§ Exercise
From the entries provided below, copy each line that contains the word "pink".

§ Information supplied
_ _ _ _ _

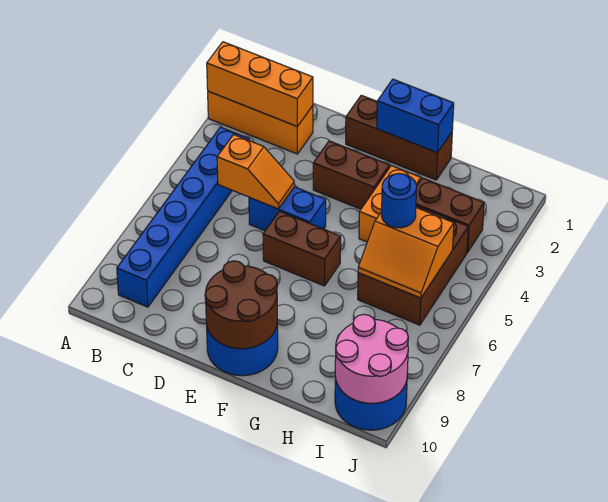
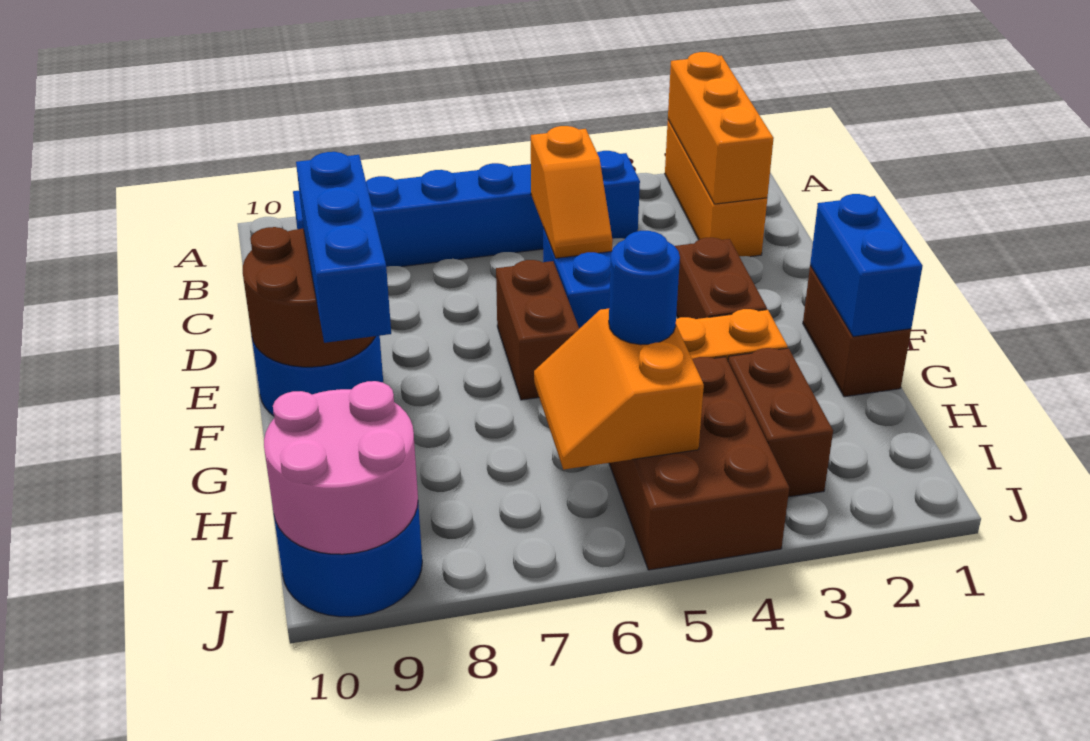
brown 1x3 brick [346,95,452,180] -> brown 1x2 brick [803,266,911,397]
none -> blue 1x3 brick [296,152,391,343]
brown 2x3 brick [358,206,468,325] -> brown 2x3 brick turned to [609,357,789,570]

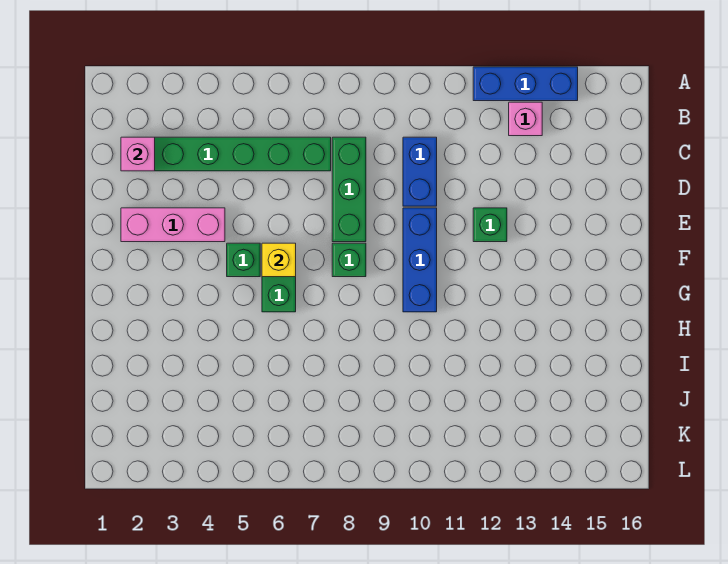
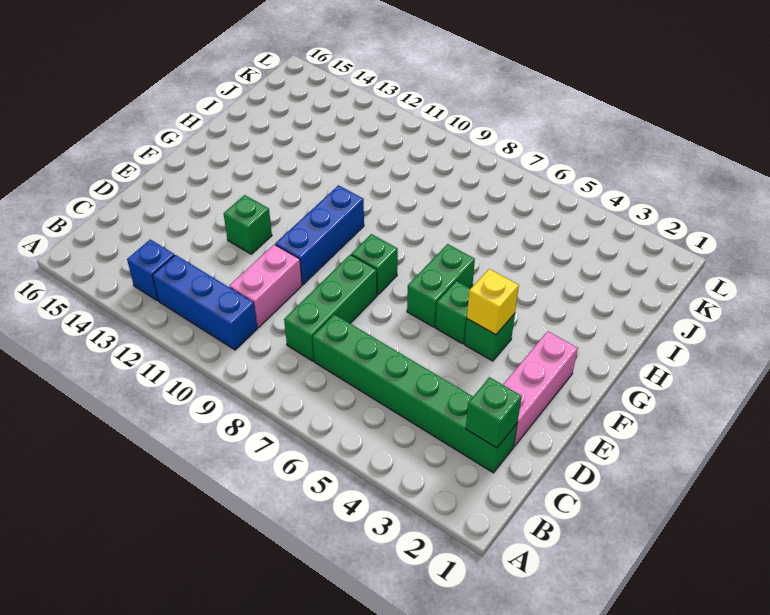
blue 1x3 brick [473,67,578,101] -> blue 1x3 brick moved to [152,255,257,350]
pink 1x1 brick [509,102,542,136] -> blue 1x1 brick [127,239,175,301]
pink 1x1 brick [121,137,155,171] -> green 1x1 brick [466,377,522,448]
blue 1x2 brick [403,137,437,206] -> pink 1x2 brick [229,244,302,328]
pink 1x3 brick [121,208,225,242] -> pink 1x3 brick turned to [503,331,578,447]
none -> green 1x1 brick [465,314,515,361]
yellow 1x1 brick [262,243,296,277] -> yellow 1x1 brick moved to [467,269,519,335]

_ _ _ _ _

§ Solution for this exercise
pink 1x1 brick [509,102,542,136] -> blue 1x1 brick [127,239,175,301]
pink 1x1 brick [121,137,155,171] -> green 1x1 brick [466,377,522,448]
blue 1x2 brick [403,137,437,206] -> pink 1x2 brick [229,244,302,328]
pink 1x3 brick [121,208,225,242] -> pink 1x3 brick turned to [503,331,578,447]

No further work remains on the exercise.